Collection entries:
###
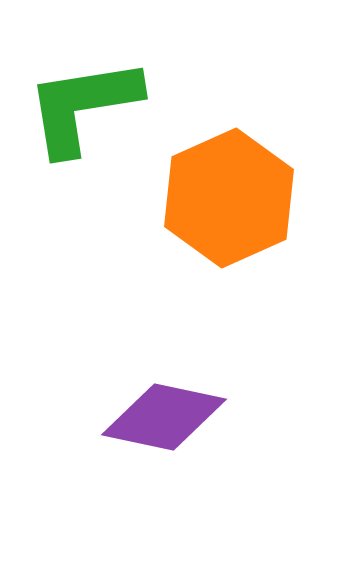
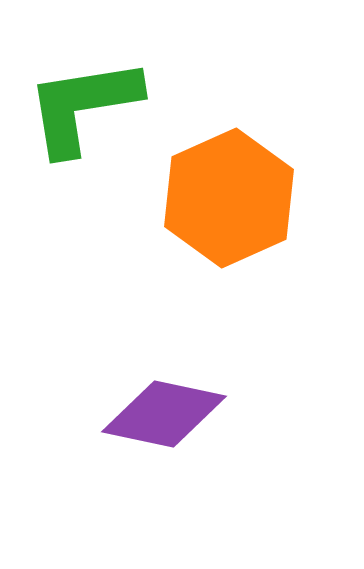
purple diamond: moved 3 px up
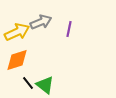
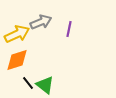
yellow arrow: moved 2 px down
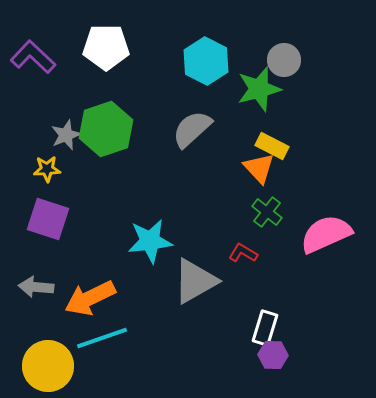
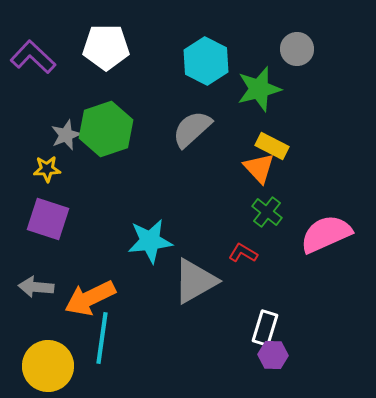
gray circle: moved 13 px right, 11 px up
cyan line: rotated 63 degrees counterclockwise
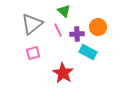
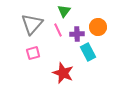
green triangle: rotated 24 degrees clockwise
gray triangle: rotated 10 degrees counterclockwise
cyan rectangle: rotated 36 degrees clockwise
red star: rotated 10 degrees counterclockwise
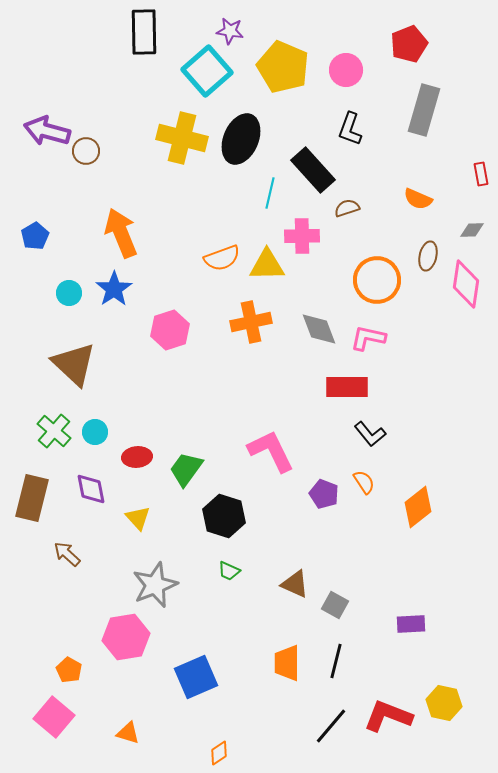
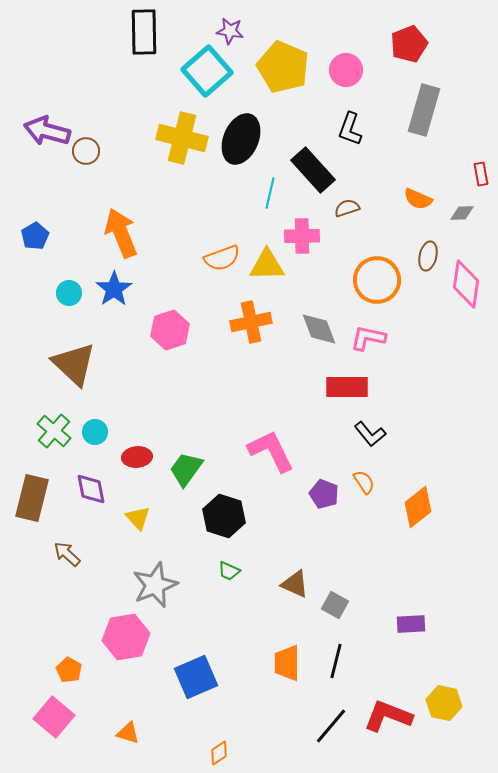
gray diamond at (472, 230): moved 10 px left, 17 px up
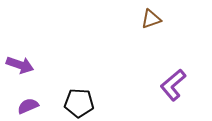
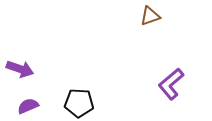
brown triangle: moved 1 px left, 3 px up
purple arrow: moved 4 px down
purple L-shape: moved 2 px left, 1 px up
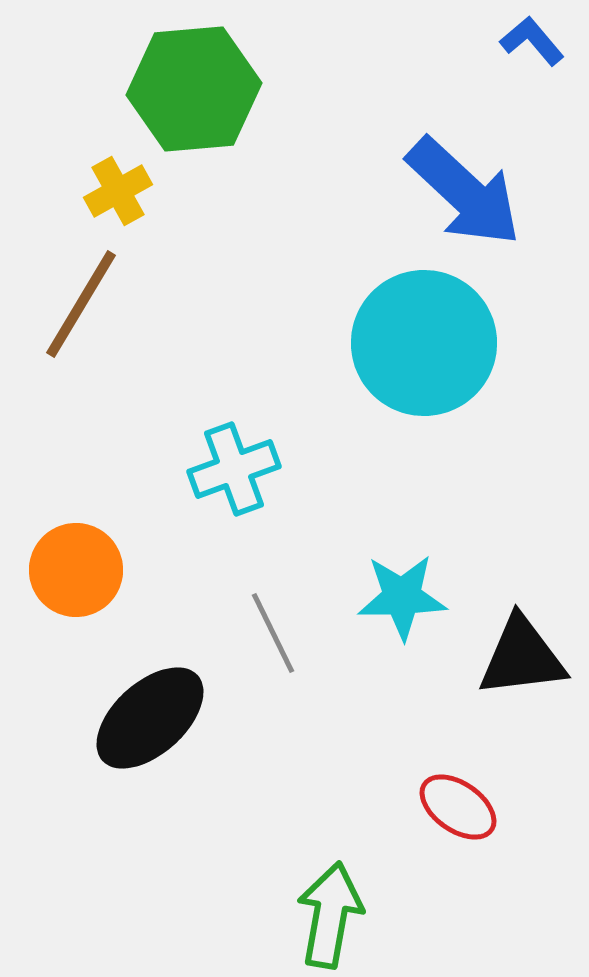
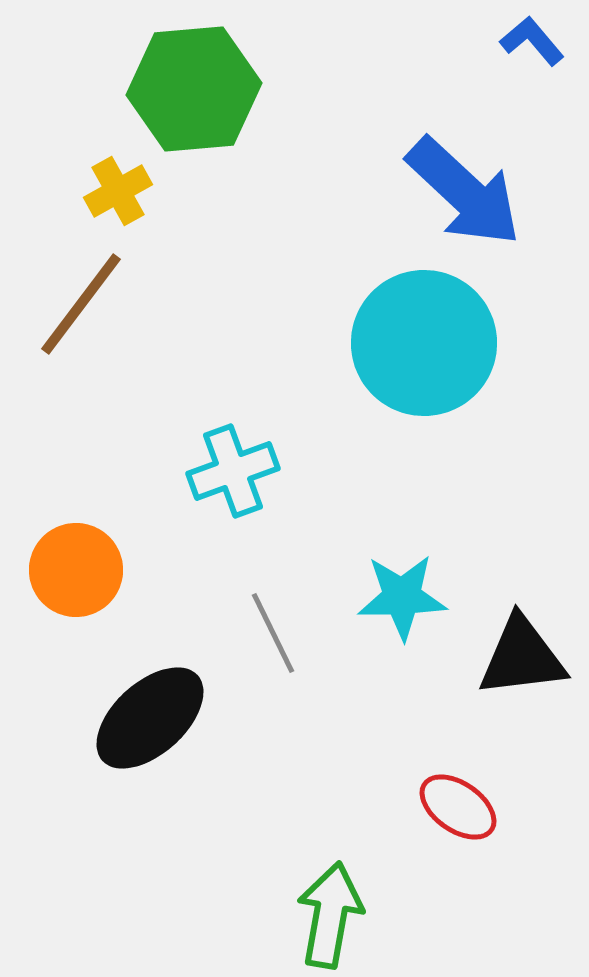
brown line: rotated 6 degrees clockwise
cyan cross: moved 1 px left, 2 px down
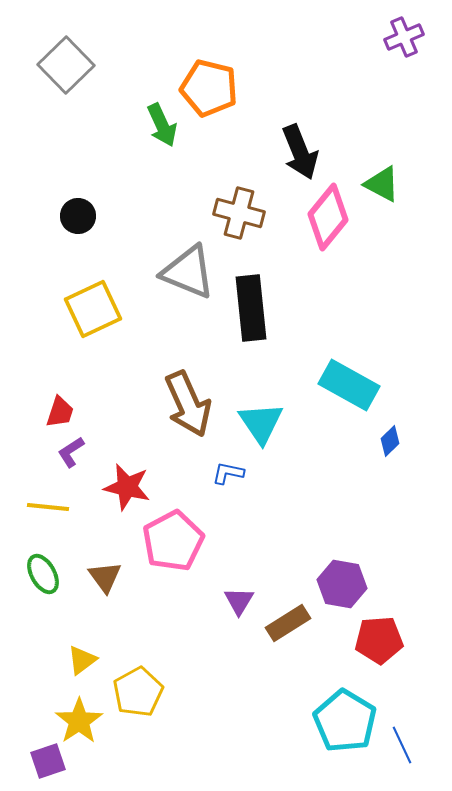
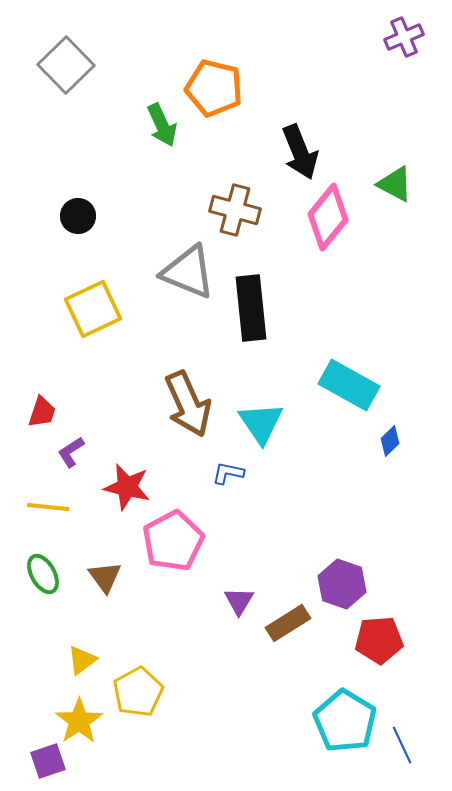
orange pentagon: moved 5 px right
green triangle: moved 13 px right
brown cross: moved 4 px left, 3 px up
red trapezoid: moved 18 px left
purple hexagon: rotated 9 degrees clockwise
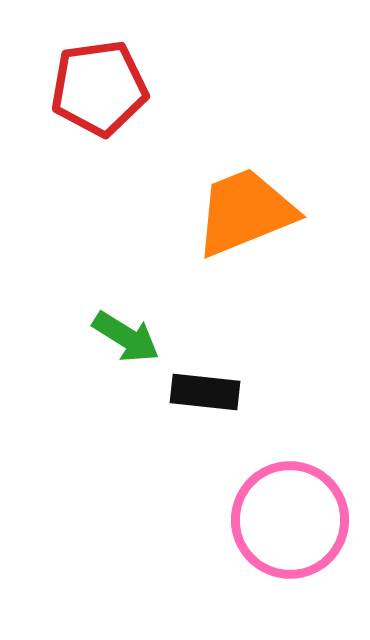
###
:: EXERCISE DETAILS ::
Exactly the lines from the one with "green triangle: moved 13 px right" through the end of the records are to be repeated, both ends included, and pictures are to be omitted.

:: RESULT OF THE TASK ::
green triangle: moved 13 px right
brown cross: moved 4 px left, 3 px up
red trapezoid: moved 18 px left
purple hexagon: rotated 9 degrees clockwise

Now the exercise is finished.